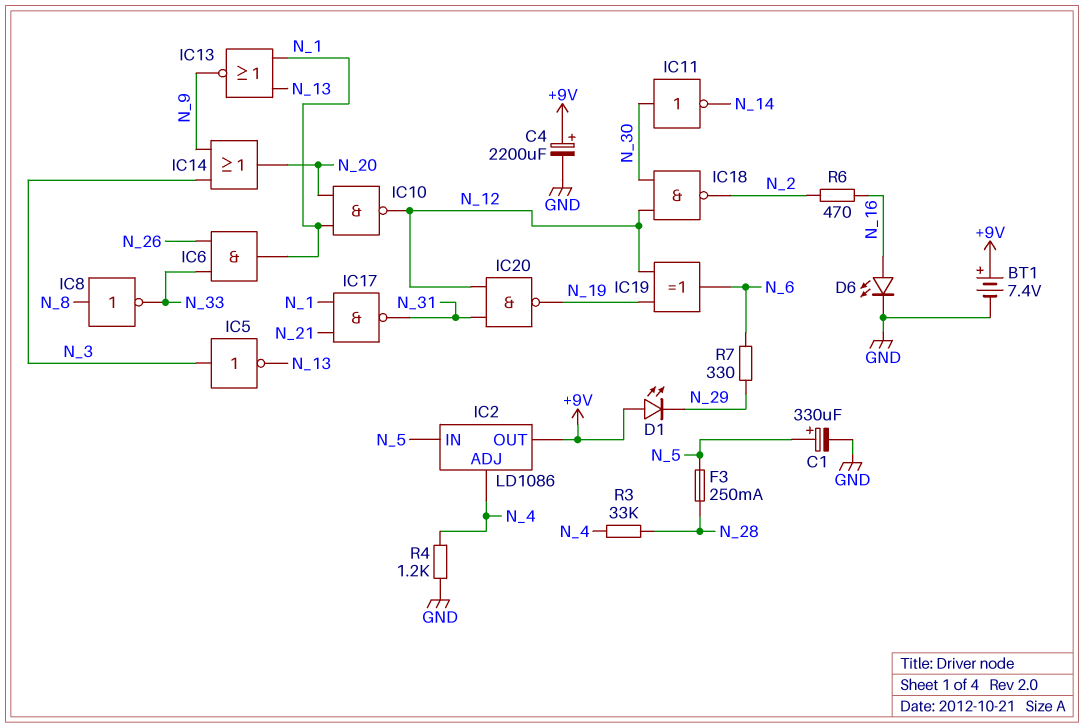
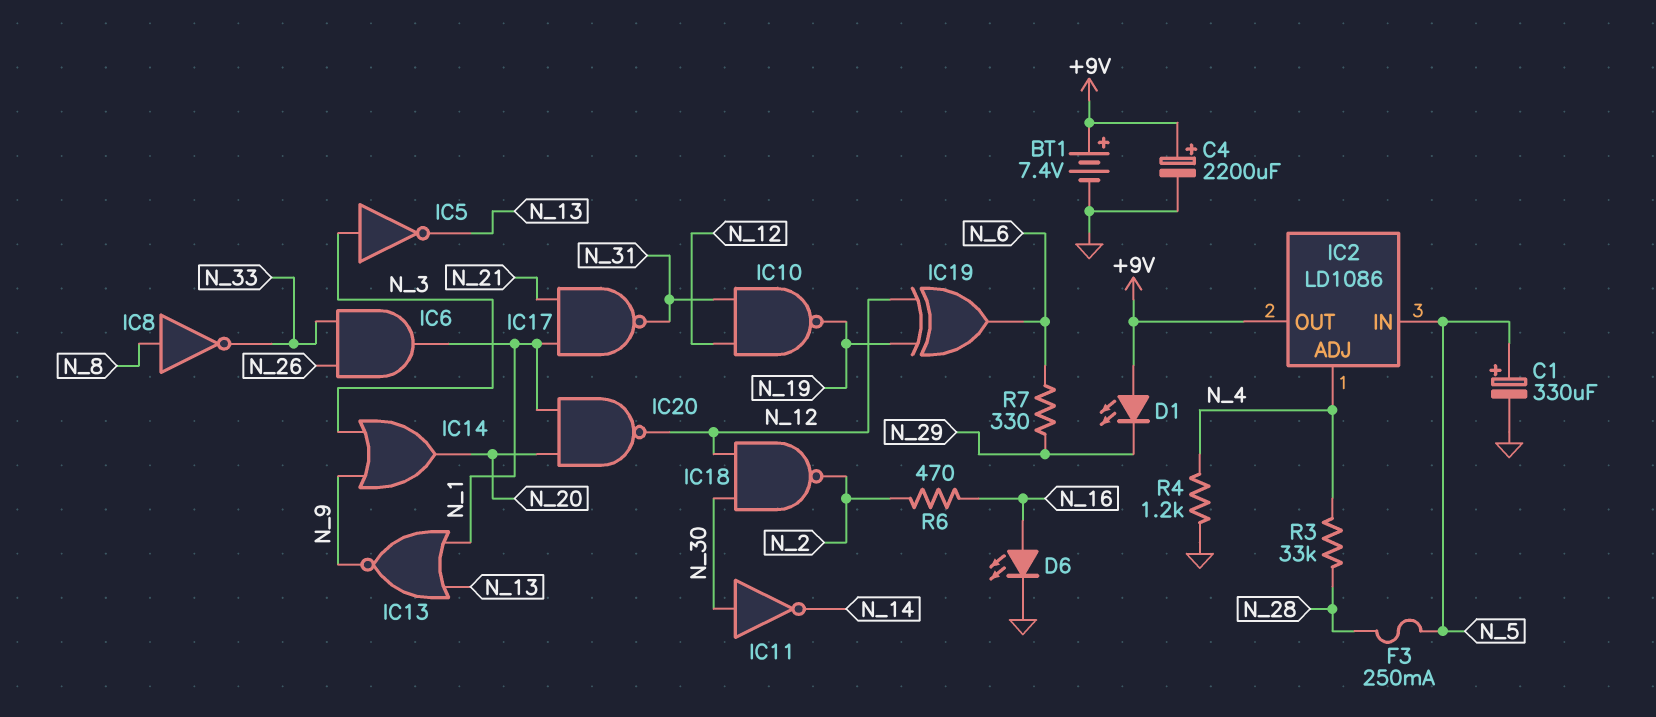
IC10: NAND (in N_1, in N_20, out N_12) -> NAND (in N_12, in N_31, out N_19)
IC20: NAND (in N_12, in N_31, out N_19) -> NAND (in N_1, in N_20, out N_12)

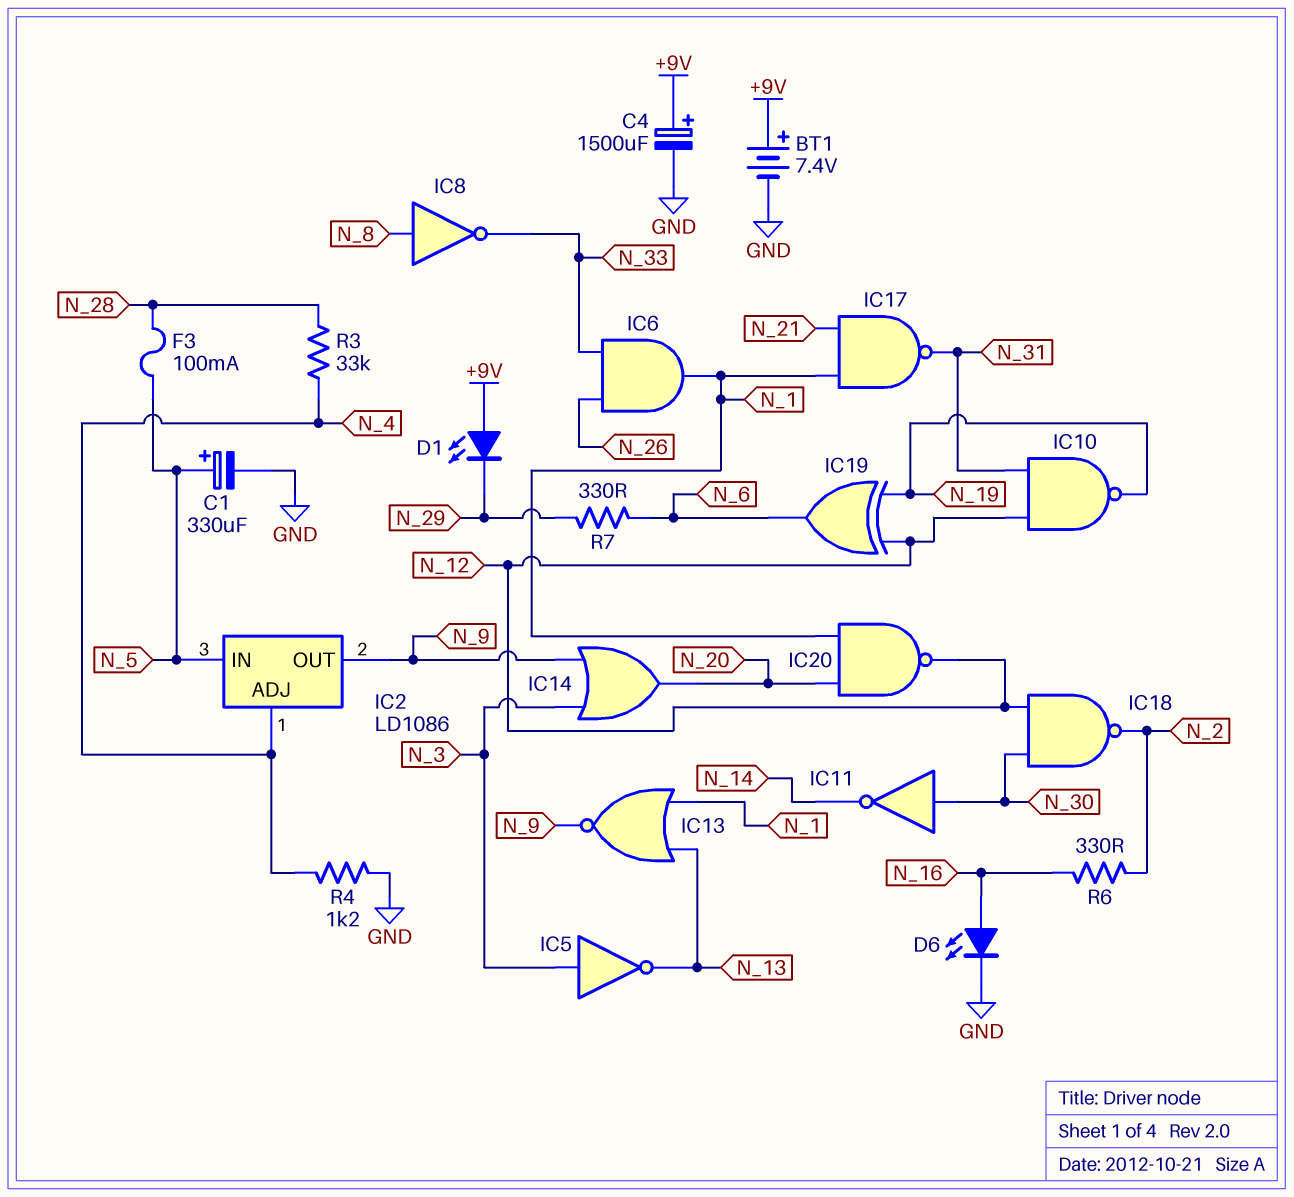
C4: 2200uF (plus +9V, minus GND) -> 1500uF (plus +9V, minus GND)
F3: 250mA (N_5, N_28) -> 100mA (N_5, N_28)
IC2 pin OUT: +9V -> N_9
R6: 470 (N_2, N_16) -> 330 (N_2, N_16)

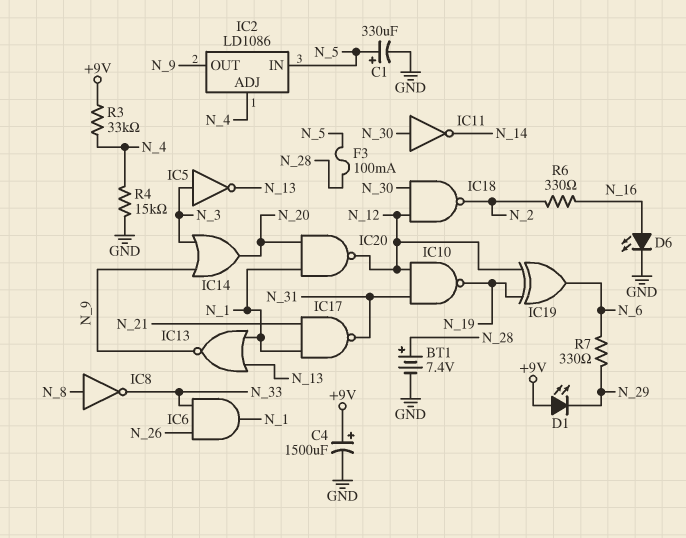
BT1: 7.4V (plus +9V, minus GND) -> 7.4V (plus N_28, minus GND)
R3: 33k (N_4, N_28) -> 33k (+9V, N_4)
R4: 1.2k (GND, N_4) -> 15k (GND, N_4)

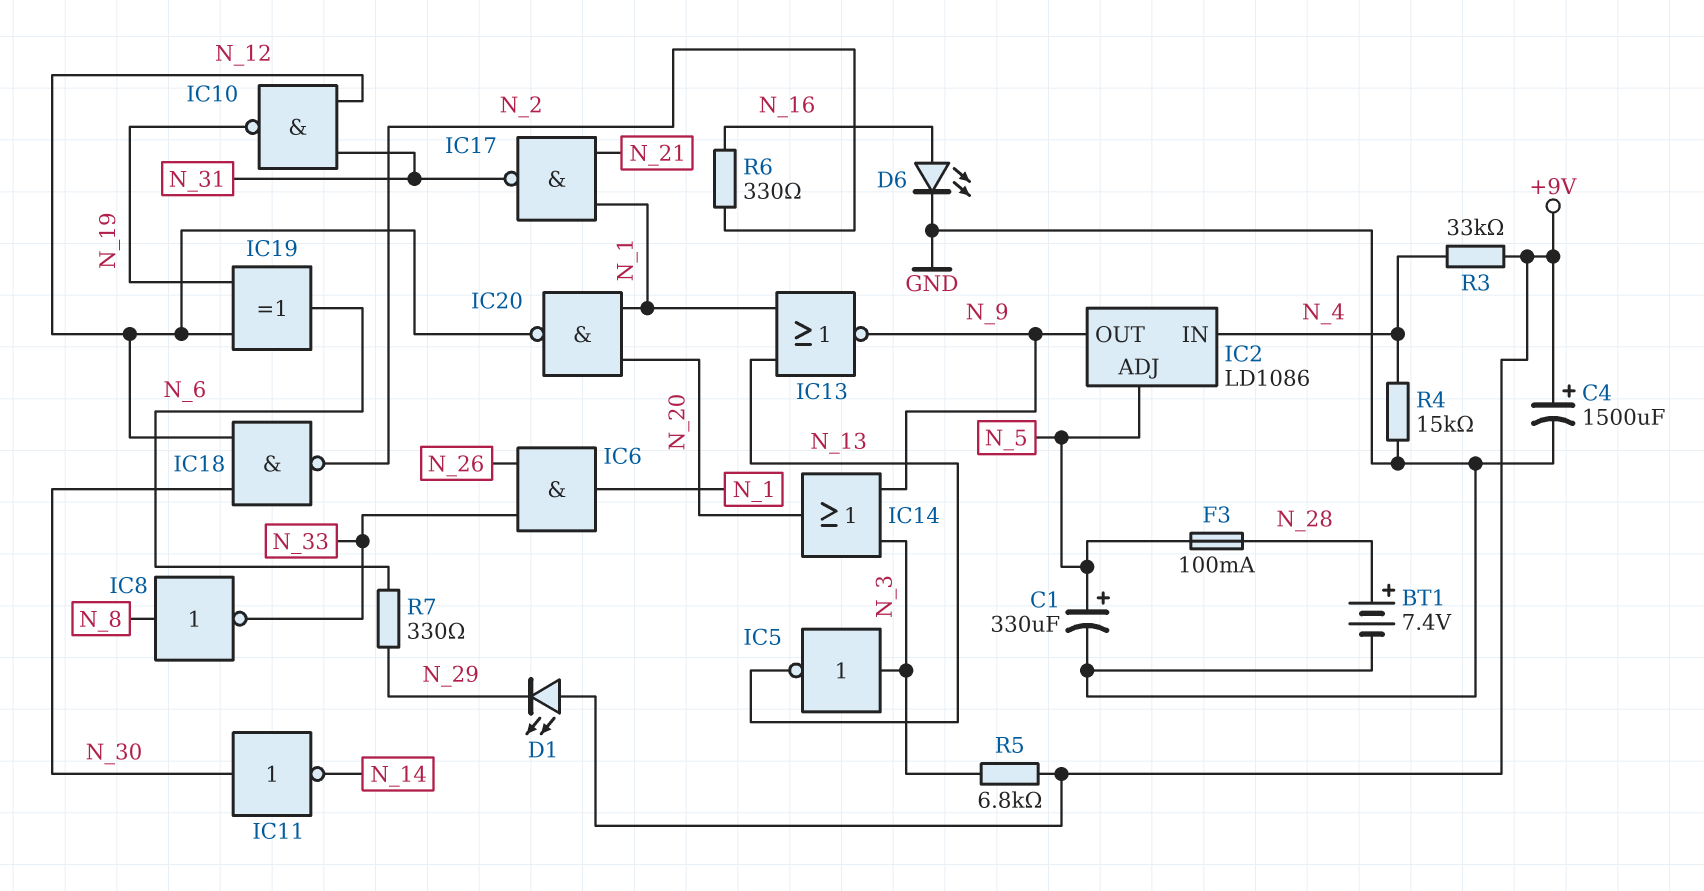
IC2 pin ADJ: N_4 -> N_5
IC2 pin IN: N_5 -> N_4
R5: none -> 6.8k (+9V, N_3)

---

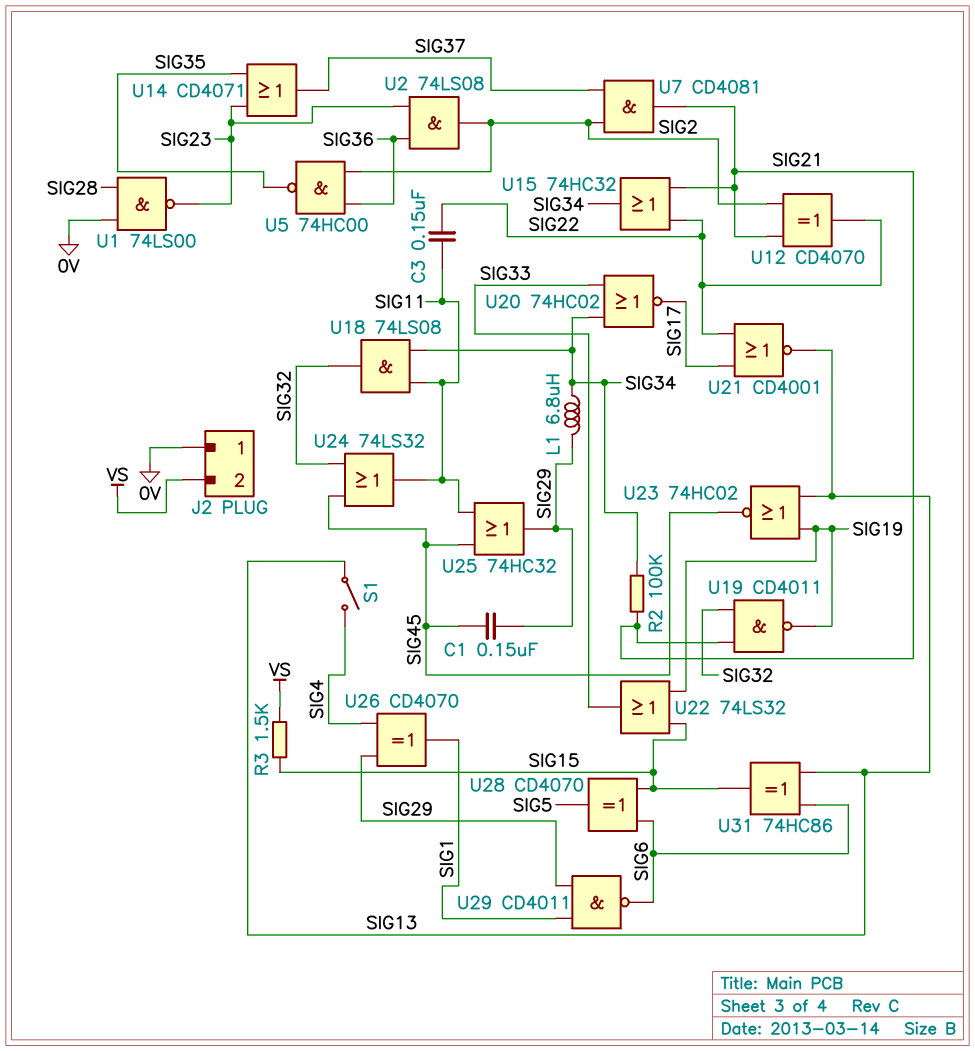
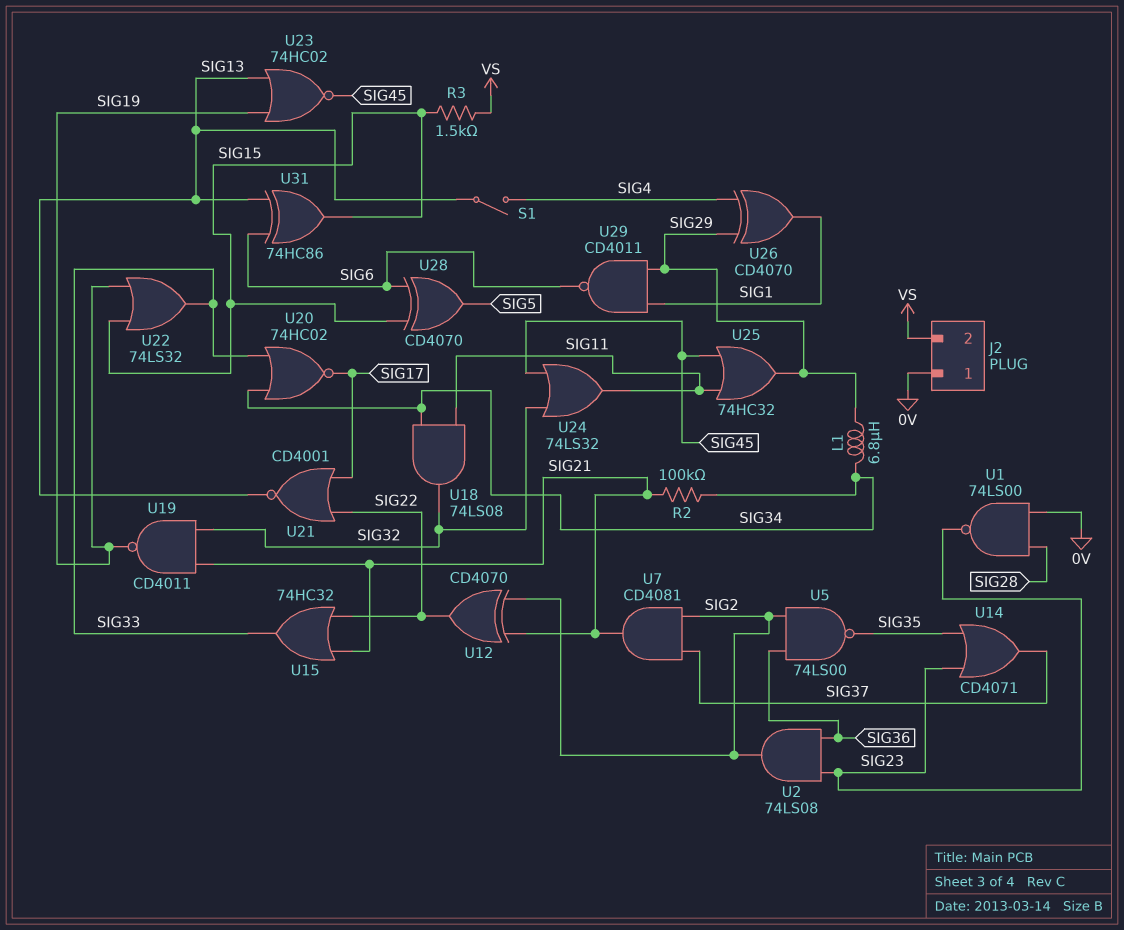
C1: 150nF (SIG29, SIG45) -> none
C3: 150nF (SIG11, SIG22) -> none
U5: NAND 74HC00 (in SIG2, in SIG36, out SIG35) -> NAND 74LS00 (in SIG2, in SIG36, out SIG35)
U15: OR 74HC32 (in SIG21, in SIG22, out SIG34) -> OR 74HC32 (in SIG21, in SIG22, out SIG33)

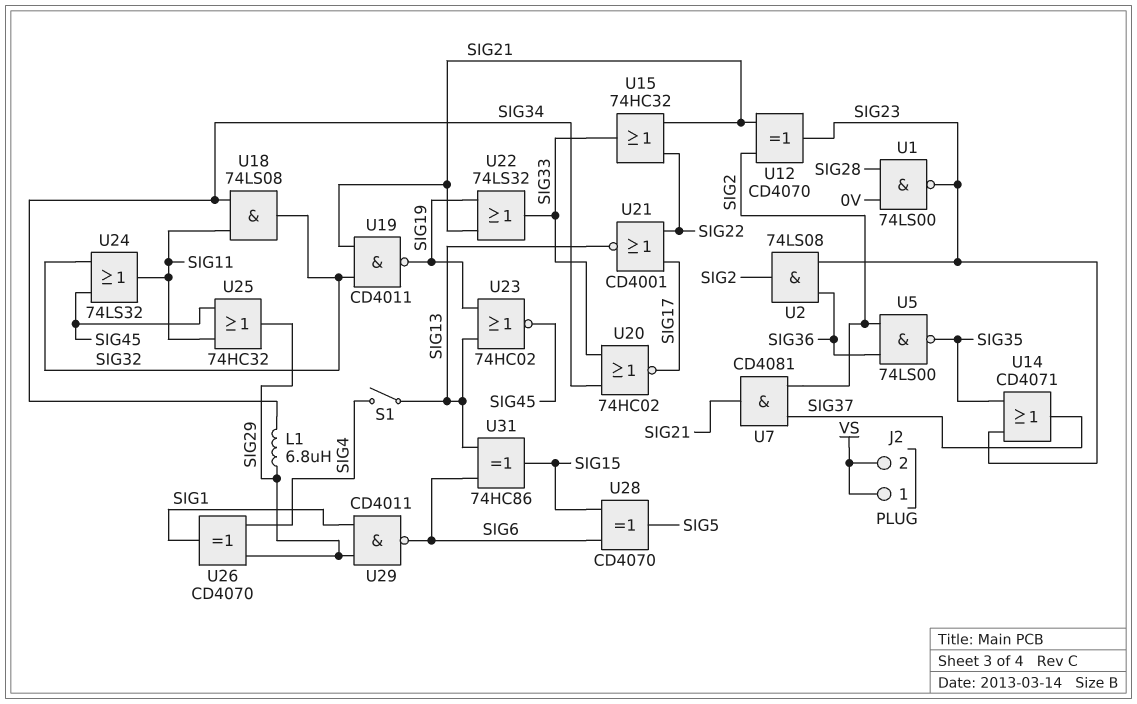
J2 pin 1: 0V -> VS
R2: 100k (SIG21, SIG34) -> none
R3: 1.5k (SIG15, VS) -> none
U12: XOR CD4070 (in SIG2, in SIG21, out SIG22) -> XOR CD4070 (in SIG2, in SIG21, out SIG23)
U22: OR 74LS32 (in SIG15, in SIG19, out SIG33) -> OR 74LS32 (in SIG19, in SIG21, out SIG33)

---

**Work required**
Reproduce word for word, with pictures dropped, only the part of the material above that opens with the line containing "C3: 150nF (SIG11, SIG22) -> none" and closes with the line containing "U22: OR 74LS32".

**Reply to the exercise**
C3: 150nF (SIG11, SIG22) -> none
U5: NAND 74HC00 (in SIG2, in SIG36, out SIG35) -> NAND 74LS00 (in SIG2, in SIG36, out SIG35)
U15: OR 74HC32 (in SIG21, in SIG22, out SIG34) -> OR 74HC32 (in SIG21, in SIG22, out SIG33)

J2 pin 1: 0V -> VS
R2: 100k (SIG21, SIG34) -> none
R3: 1.5k (SIG15, VS) -> none
U12: XOR CD4070 (in SIG2, in SIG21, out SIG22) -> XOR CD4070 (in SIG2, in SIG21, out SIG23)
U22: OR 74LS32 (in SIG15, in SIG19, out SIG33) -> OR 74LS32 (in SIG19, in SIG21, out SIG33)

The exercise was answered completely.